What the task requires
Retype, without any change, the line that contains "pink brick B10:E10" and every line that follows it to the end of the entries, and nothing else.

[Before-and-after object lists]
%%
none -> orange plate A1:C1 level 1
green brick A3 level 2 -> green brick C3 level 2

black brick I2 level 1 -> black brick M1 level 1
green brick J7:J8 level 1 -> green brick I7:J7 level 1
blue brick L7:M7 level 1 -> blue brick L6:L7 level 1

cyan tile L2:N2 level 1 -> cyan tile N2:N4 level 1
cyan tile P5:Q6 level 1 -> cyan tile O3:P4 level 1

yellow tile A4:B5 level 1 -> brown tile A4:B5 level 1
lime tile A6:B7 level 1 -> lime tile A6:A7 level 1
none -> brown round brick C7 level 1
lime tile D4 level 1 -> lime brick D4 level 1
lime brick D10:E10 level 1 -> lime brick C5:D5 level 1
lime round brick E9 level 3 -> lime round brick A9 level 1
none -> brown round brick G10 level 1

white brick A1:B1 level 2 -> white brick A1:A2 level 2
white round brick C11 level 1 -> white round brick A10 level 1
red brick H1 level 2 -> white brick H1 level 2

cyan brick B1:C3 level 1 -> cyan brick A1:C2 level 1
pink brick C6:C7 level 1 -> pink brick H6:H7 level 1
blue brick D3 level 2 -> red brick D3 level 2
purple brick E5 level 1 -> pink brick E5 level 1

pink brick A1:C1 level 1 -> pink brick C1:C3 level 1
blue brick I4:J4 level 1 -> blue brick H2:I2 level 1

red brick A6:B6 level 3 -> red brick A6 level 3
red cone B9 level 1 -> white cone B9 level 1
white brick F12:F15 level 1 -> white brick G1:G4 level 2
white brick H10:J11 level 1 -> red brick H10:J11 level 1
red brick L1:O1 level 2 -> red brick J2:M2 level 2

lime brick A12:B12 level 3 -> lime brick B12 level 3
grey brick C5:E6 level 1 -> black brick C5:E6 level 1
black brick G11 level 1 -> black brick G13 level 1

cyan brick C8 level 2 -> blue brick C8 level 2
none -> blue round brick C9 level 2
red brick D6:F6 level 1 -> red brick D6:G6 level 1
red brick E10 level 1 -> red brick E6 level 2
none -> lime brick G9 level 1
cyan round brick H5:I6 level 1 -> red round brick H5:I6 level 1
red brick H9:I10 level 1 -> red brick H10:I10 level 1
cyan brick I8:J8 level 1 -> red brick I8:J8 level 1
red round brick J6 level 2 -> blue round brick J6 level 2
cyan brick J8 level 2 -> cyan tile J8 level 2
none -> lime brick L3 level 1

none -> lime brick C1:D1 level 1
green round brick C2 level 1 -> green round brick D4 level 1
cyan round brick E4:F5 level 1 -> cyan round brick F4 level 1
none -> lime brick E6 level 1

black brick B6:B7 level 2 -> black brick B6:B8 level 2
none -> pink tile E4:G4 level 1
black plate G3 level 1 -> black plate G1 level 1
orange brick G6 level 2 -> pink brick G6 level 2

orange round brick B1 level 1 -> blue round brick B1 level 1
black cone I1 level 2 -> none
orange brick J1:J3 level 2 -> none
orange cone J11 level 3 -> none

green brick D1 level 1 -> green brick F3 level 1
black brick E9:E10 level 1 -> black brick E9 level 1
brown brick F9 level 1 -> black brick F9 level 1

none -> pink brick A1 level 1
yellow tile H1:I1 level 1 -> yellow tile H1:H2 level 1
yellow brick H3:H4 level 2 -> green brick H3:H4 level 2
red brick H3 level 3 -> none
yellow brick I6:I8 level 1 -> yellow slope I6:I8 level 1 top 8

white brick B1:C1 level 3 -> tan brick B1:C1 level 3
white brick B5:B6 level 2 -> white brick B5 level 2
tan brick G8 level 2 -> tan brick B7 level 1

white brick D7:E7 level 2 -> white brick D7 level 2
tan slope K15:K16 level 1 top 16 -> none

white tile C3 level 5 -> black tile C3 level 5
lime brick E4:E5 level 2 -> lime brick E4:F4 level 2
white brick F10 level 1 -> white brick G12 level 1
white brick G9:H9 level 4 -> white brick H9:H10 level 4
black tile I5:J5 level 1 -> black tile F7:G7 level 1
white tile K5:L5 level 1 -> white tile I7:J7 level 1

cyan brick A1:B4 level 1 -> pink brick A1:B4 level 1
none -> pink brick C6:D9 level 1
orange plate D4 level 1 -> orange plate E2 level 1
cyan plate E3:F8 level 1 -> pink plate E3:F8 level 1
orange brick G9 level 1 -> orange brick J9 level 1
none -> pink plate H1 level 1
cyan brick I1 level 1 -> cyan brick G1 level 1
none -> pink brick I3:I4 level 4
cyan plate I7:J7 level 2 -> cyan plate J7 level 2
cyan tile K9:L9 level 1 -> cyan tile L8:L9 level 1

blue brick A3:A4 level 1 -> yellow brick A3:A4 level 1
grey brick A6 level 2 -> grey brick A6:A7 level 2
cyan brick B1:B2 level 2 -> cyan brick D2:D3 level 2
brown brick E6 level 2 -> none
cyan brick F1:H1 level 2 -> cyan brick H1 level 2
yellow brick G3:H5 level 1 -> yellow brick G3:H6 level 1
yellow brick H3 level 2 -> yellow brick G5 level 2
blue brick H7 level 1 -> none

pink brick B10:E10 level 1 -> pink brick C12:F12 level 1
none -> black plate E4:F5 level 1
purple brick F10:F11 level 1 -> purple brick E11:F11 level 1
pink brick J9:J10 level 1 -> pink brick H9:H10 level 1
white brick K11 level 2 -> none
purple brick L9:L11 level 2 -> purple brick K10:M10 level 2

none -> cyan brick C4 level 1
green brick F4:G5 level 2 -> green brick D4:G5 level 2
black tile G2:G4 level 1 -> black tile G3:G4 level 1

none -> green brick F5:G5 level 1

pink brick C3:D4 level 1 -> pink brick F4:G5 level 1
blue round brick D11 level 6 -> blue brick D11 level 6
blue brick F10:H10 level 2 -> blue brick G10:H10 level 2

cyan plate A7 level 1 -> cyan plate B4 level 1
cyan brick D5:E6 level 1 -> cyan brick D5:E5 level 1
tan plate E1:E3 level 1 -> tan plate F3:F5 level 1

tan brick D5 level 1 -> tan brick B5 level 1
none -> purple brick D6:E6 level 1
%%
Written answer
pink brick B10:E10 level 1 -> pink brick C12:F12 level 1
none -> black plate E4:F5 level 1
purple brick F10:F11 level 1 -> purple brick E11:F11 level 1
pink brick J9:J10 level 1 -> pink brick H9:H10 level 1
white brick K11 level 2 -> none
purple brick L9:L11 level 2 -> purple brick K10:M10 level 2

none -> cyan brick C4 level 1
green brick F4:G5 level 2 -> green brick D4:G5 level 2
black tile G2:G4 level 1 -> black tile G3:G4 level 1

none -> green brick F5:G5 level 1

pink brick C3:D4 level 1 -> pink brick F4:G5 level 1
blue round brick D11 level 6 -> blue brick D11 level 6
blue brick F10:H10 level 2 -> blue brick G10:H10 level 2

cyan plate A7 level 1 -> cyan plate B4 level 1
cyan brick D5:E6 level 1 -> cyan brick D5:E5 level 1
tan plate E1:E3 level 1 -> tan plate F3:F5 level 1

tan brick D5 level 1 -> tan brick B5 level 1
none -> purple brick D6:E6 level 1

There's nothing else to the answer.